━━━━━ Data for analysis ━━━━━

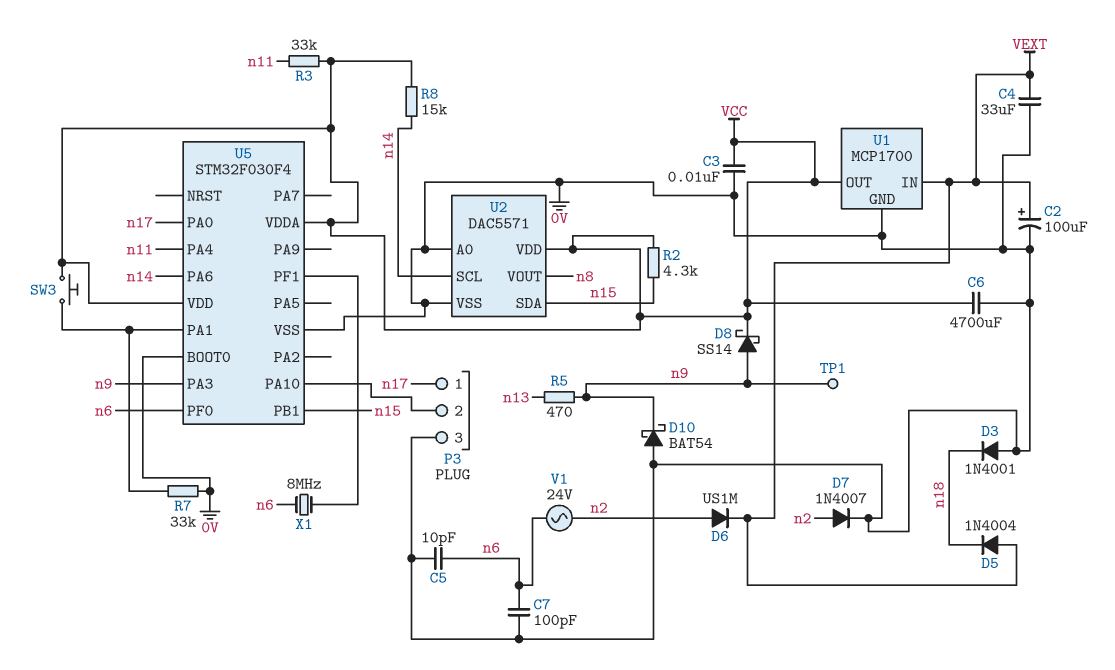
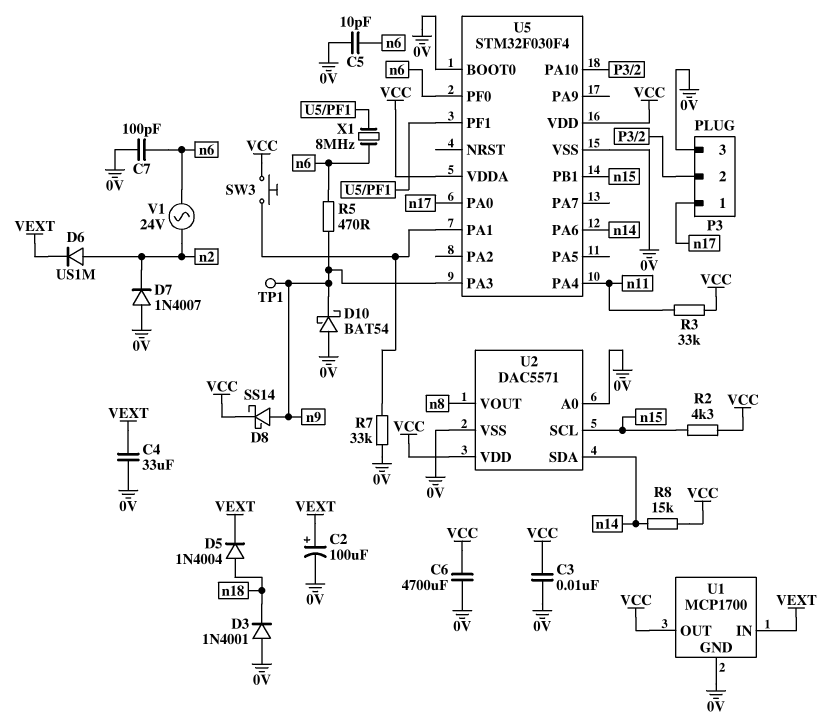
D5: diode 1N4004 (A VEXT, K n18) -> diode 1N4004 (A n18, K VEXT)
D7: diode 1N4007 (A n2, K 0V) -> diode 1N4007 (A 0V, K n2)
R5: 470 (n9, n13) -> 470 (n6, n9)
U2 pin SCL: n14 -> n15
U2 pin SDA: n15 -> n14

━━━━━

_Aim of the task_: Your output should be an exact copy of the lines from the one containing "D7: diode 1N4007" through the last line of the data above.

_Exercise response_:
D7: diode 1N4007 (A n2, K 0V) -> diode 1N4007 (A 0V, K n2)
R5: 470 (n9, n13) -> 470 (n6, n9)
U2 pin SCL: n14 -> n15
U2 pin SDA: n15 -> n14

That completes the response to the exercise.